What you should do:
The copy you return should hold every record below word for word and no images.

Data for processing:
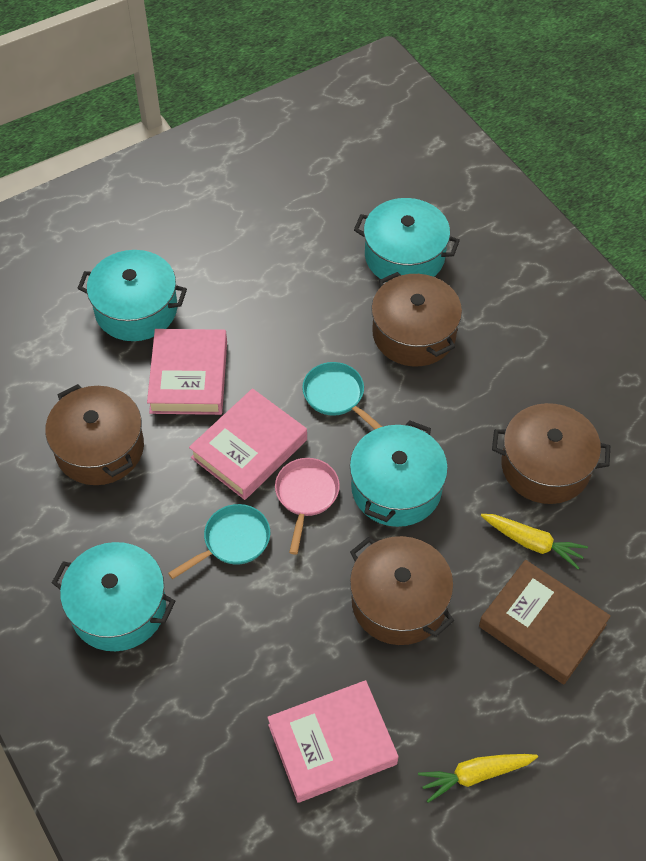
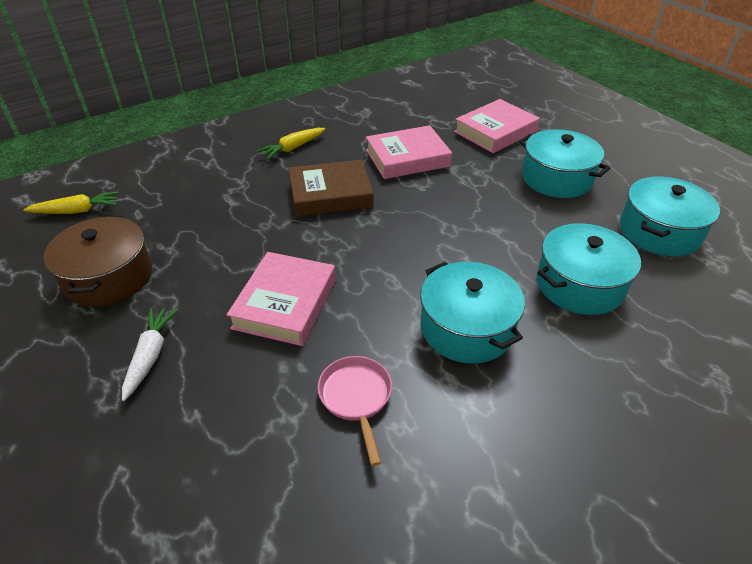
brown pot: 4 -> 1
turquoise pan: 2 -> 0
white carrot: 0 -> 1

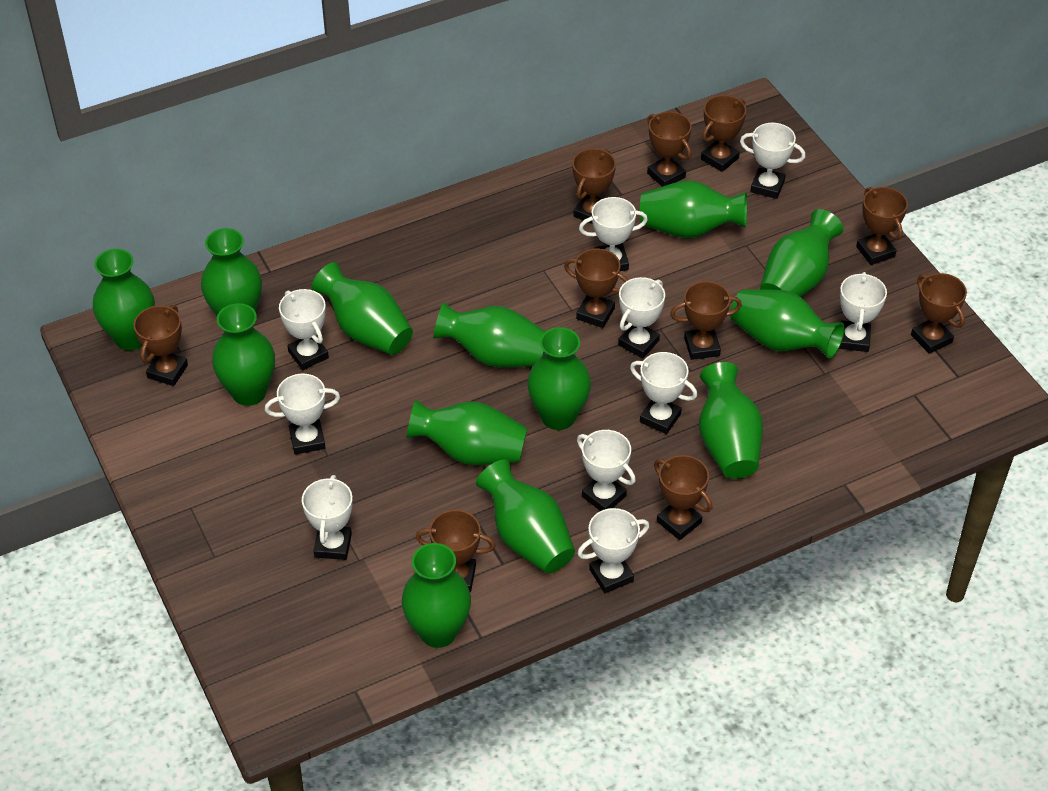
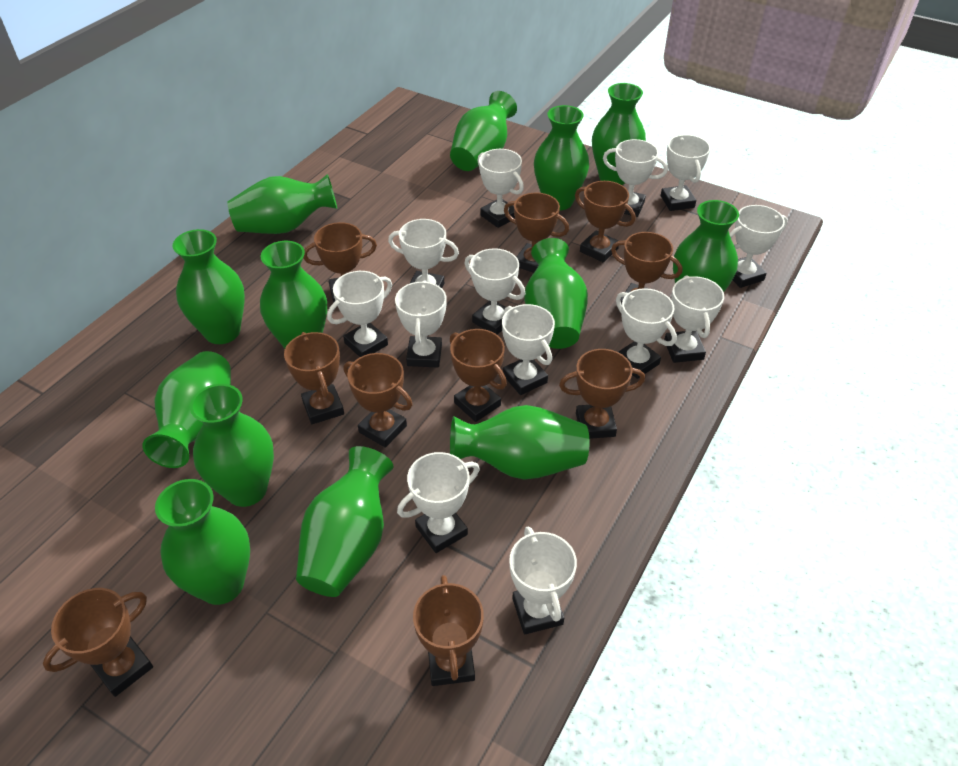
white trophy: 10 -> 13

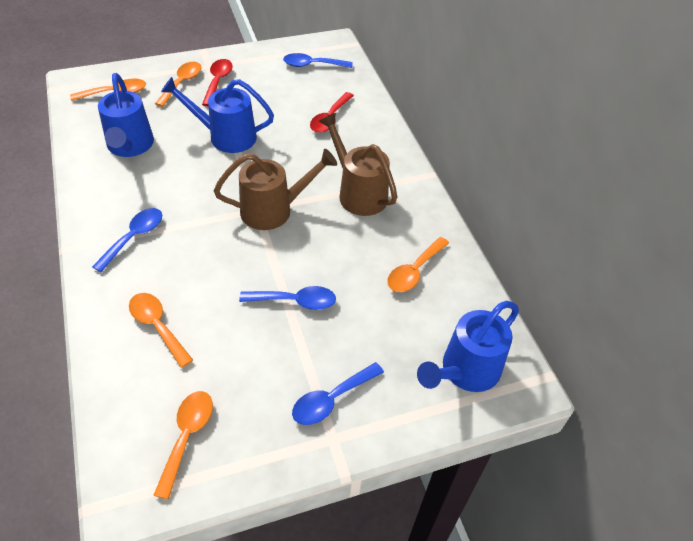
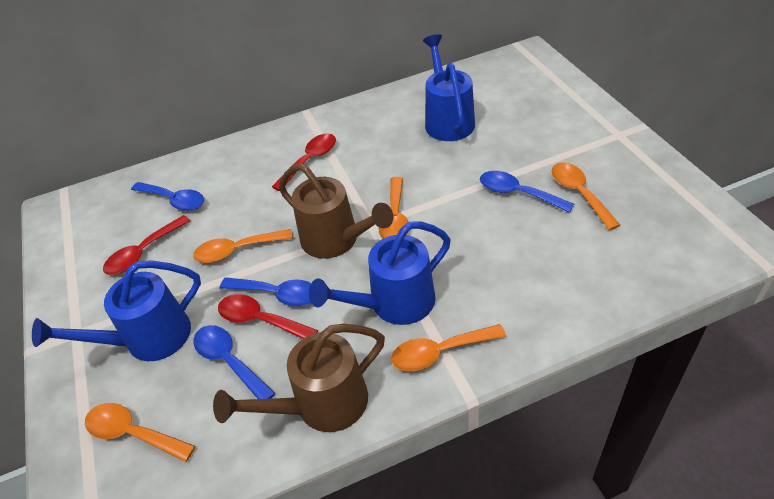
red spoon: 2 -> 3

Result for this exercise:
brown pot: 4 -> 1
turquoise pan: 2 -> 0
white carrot: 0 -> 1

white trophy: 10 -> 13

red spoon: 2 -> 3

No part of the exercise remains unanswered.